→ **THE REQUEST**: Update the listing so that "passenger" becomes "rider" everywhere it appears, and leave all other text unchanged.

■ ■ ■ ■ ■

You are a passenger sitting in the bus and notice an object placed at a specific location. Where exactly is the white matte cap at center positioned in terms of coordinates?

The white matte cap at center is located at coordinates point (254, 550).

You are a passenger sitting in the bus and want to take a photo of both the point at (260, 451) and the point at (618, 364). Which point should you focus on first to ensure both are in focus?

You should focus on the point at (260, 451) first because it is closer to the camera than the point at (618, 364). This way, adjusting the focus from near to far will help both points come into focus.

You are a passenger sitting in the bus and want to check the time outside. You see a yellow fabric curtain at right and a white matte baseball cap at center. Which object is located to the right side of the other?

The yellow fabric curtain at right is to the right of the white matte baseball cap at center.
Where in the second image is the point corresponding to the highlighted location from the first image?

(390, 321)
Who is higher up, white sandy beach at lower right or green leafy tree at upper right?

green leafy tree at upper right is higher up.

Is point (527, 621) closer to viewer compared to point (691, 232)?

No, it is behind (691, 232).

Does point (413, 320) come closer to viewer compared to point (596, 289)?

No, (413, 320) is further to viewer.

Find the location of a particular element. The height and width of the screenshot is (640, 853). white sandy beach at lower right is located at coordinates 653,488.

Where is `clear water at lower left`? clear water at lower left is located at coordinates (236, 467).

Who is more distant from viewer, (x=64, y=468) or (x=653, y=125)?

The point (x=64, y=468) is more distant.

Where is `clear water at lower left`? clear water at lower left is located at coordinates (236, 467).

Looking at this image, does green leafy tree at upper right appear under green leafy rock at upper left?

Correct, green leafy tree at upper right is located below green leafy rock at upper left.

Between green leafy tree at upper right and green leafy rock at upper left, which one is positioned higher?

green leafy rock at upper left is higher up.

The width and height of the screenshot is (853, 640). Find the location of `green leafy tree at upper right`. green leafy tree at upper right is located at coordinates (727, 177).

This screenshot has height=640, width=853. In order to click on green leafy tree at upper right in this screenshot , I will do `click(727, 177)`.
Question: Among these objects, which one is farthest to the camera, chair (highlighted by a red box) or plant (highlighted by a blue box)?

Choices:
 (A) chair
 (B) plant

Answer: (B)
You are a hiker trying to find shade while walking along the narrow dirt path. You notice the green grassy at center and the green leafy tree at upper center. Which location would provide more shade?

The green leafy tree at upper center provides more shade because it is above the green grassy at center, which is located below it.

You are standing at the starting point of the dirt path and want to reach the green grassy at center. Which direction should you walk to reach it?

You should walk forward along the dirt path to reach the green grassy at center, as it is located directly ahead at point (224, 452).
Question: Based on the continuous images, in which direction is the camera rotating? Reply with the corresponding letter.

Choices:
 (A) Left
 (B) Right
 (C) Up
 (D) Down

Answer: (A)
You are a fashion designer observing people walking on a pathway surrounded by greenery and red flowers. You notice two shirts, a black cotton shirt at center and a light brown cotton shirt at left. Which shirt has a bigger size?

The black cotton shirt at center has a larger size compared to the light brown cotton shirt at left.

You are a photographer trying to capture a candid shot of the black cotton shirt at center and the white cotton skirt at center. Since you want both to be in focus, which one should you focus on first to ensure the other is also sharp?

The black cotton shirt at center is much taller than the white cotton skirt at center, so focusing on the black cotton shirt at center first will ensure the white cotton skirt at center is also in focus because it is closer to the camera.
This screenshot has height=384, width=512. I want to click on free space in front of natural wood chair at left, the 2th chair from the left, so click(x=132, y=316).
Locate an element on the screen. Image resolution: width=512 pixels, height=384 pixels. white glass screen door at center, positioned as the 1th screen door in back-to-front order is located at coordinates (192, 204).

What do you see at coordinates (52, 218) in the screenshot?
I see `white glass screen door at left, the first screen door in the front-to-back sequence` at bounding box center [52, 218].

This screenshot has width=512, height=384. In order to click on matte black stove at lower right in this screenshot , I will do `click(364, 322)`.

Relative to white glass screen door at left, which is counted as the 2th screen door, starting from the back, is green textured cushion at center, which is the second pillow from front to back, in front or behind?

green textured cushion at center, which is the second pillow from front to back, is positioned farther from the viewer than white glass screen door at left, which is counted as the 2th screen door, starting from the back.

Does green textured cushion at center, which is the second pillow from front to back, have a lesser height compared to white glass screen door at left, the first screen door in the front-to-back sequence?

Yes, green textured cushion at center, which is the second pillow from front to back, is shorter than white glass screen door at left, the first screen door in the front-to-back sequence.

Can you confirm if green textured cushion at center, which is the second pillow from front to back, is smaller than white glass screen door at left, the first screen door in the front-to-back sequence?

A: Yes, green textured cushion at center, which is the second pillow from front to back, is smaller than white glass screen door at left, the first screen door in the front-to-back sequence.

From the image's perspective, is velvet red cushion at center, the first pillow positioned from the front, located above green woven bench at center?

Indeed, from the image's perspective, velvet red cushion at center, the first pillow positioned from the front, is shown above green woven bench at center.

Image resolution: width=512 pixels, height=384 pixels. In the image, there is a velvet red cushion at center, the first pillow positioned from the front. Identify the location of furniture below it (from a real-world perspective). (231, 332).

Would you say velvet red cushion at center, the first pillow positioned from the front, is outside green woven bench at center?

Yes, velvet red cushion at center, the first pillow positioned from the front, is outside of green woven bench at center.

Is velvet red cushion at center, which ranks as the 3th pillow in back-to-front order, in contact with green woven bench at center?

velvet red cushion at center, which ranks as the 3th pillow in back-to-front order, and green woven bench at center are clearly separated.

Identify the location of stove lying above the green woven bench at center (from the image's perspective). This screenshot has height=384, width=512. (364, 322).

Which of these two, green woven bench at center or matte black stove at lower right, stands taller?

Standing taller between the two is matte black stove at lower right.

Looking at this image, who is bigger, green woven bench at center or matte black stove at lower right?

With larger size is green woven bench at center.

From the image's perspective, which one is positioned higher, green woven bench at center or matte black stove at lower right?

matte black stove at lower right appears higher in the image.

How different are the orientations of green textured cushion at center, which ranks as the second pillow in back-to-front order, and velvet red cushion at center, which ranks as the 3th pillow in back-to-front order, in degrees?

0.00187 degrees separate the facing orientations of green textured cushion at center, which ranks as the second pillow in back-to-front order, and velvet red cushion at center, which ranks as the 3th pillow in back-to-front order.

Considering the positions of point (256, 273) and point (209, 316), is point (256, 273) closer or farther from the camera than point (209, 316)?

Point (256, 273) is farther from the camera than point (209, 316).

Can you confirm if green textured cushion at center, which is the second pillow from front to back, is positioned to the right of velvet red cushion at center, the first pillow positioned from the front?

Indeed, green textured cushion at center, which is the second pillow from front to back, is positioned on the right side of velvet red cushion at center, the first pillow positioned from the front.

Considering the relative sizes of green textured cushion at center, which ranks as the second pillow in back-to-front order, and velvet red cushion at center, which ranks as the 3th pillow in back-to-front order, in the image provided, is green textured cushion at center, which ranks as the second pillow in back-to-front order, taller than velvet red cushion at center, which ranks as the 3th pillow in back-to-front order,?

■ ■ ■ ■ ■

→ **COMPLETE RESPONSE**:
You are a rider sitting in the bus and notice an object placed at a specific location. Where exactly is the white matte cap at center positioned in terms of coordinates?

The white matte cap at center is located at coordinates point (254, 550).

You are a rider sitting in the bus and want to take a photo of both the point at (260, 451) and the point at (618, 364). Which point should you focus on first to ensure both are in focus?

You should focus on the point at (260, 451) first because it is closer to the camera than the point at (618, 364). This way, adjusting the focus from near to far will help both points come into focus.

You are a rider sitting in the bus and want to check the time outside. You see a yellow fabric curtain at right and a white matte baseball cap at center. Which object is located to the right side of the other?

The yellow fabric curtain at right is to the right of the white matte baseball cap at center.
Where in the second image is the point corresponding to the highlighted location from the first image?

(390, 321)
Who is higher up, white sandy beach at lower right or green leafy tree at upper right?

green leafy tree at upper right is higher up.

Is point (527, 621) closer to viewer compared to point (691, 232)?

No, it is behind (691, 232).

Does point (413, 320) come closer to viewer compared to point (596, 289)?

No, (413, 320) is further to viewer.

Find the location of a particular element. The height and width of the screenshot is (640, 853). white sandy beach at lower right is located at coordinates 653,488.

Where is `clear water at lower left`? clear water at lower left is located at coordinates (236, 467).

Who is more distant from viewer, (x=64, y=468) or (x=653, y=125)?

The point (x=64, y=468) is more distant.

Where is `clear water at lower left`? clear water at lower left is located at coordinates (236, 467).

Looking at this image, does green leafy tree at upper right appear under green leafy rock at upper left?

Correct, green leafy tree at upper right is located below green leafy rock at upper left.

Between green leafy tree at upper right and green leafy rock at upper left, which one is positioned higher?

green leafy rock at upper left is higher up.

The width and height of the screenshot is (853, 640). Find the location of `green leafy tree at upper right`. green leafy tree at upper right is located at coordinates (727, 177).

This screenshot has height=640, width=853. In order to click on green leafy tree at upper right in this screenshot , I will do `click(727, 177)`.
Question: Among these objects, which one is farthest to the camera, chair (highlighted by a red box) or plant (highlighted by a blue box)?

Choices:
 (A) chair
 (B) plant

Answer: (B)
You are a hiker trying to find shade while walking along the narrow dirt path. You notice the green grassy at center and the green leafy tree at upper center. Which location would provide more shade?

The green leafy tree at upper center provides more shade because it is above the green grassy at center, which is located below it.

You are standing at the starting point of the dirt path and want to reach the green grassy at center. Which direction should you walk to reach it?

You should walk forward along the dirt path to reach the green grassy at center, as it is located directly ahead at point (224, 452).
Question: Based on the continuous images, in which direction is the camera rotating? Reply with the corresponding letter.

Choices:
 (A) Left
 (B) Right
 (C) Up
 (D) Down

Answer: (A)
You are a fashion designer observing people walking on a pathway surrounded by greenery and red flowers. You notice two shirts, a black cotton shirt at center and a light brown cotton shirt at left. Which shirt has a bigger size?

The black cotton shirt at center has a larger size compared to the light brown cotton shirt at left.

You are a photographer trying to capture a candid shot of the black cotton shirt at center and the white cotton skirt at center. Since you want both to be in focus, which one should you focus on first to ensure the other is also sharp?

The black cotton shirt at center is much taller than the white cotton skirt at center, so focusing on the black cotton shirt at center first will ensure the white cotton skirt at center is also in focus because it is closer to the camera.
This screenshot has height=384, width=512. I want to click on free space in front of natural wood chair at left, the 2th chair from the left, so click(x=132, y=316).
Locate an element on the screen. Image resolution: width=512 pixels, height=384 pixels. white glass screen door at center, positioned as the 1th screen door in back-to-front order is located at coordinates (192, 204).

What do you see at coordinates (52, 218) in the screenshot?
I see `white glass screen door at left, the first screen door in the front-to-back sequence` at bounding box center [52, 218].

This screenshot has width=512, height=384. In order to click on matte black stove at lower right in this screenshot , I will do `click(364, 322)`.

Relative to white glass screen door at left, which is counted as the 2th screen door, starting from the back, is green textured cushion at center, which is the second pillow from front to back, in front or behind?

green textured cushion at center, which is the second pillow from front to back, is positioned farther from the viewer than white glass screen door at left, which is counted as the 2th screen door, starting from the back.

Does green textured cushion at center, which is the second pillow from front to back, have a lesser height compared to white glass screen door at left, the first screen door in the front-to-back sequence?

Yes, green textured cushion at center, which is the second pillow from front to back, is shorter than white glass screen door at left, the first screen door in the front-to-back sequence.

Can you confirm if green textured cushion at center, which is the second pillow from front to back, is smaller than white glass screen door at left, the first screen door in the front-to-back sequence?

A: Yes, green textured cushion at center, which is the second pillow from front to back, is smaller than white glass screen door at left, the first screen door in the front-to-back sequence.

From the image's perspective, is velvet red cushion at center, the first pillow positioned from the front, located above green woven bench at center?

Indeed, from the image's perspective, velvet red cushion at center, the first pillow positioned from the front, is shown above green woven bench at center.

Image resolution: width=512 pixels, height=384 pixels. In the image, there is a velvet red cushion at center, the first pillow positioned from the front. Identify the location of furniture below it (from a real-world perspective). (231, 332).

Would you say velvet red cushion at center, the first pillow positioned from the front, is outside green woven bench at center?

Yes, velvet red cushion at center, the first pillow positioned from the front, is outside of green woven bench at center.

Is velvet red cushion at center, which ranks as the 3th pillow in back-to-front order, in contact with green woven bench at center?

velvet red cushion at center, which ranks as the 3th pillow in back-to-front order, and green woven bench at center are clearly separated.

Identify the location of stove lying above the green woven bench at center (from the image's perspective). This screenshot has height=384, width=512. (364, 322).

Which of these two, green woven bench at center or matte black stove at lower right, stands taller?

Standing taller between the two is matte black stove at lower right.

Looking at this image, who is bigger, green woven bench at center or matte black stove at lower right?

With larger size is green woven bench at center.

From the image's perspective, which one is positioned higher, green woven bench at center or matte black stove at lower right?

matte black stove at lower right appears higher in the image.

How different are the orientations of green textured cushion at center, which ranks as the second pillow in back-to-front order, and velvet red cushion at center, which ranks as the 3th pillow in back-to-front order, in degrees?

0.00187 degrees separate the facing orientations of green textured cushion at center, which ranks as the second pillow in back-to-front order, and velvet red cushion at center, which ranks as the 3th pillow in back-to-front order.

Considering the positions of point (256, 273) and point (209, 316), is point (256, 273) closer or farther from the camera than point (209, 316)?

Point (256, 273) is farther from the camera than point (209, 316).

Can you confirm if green textured cushion at center, which is the second pillow from front to back, is positioned to the right of velvet red cushion at center, the first pillow positioned from the front?

Indeed, green textured cushion at center, which is the second pillow from front to back, is positioned on the right side of velvet red cushion at center, the first pillow positioned from the front.

Considering the relative sizes of green textured cushion at center, which ranks as the second pillow in back-to-front order, and velvet red cushion at center, which ranks as the 3th pillow in back-to-front order, in the image provided, is green textured cushion at center, which ranks as the second pillow in back-to-front order, taller than velvet red cushion at center, which ranks as the 3th pillow in back-to-front order,?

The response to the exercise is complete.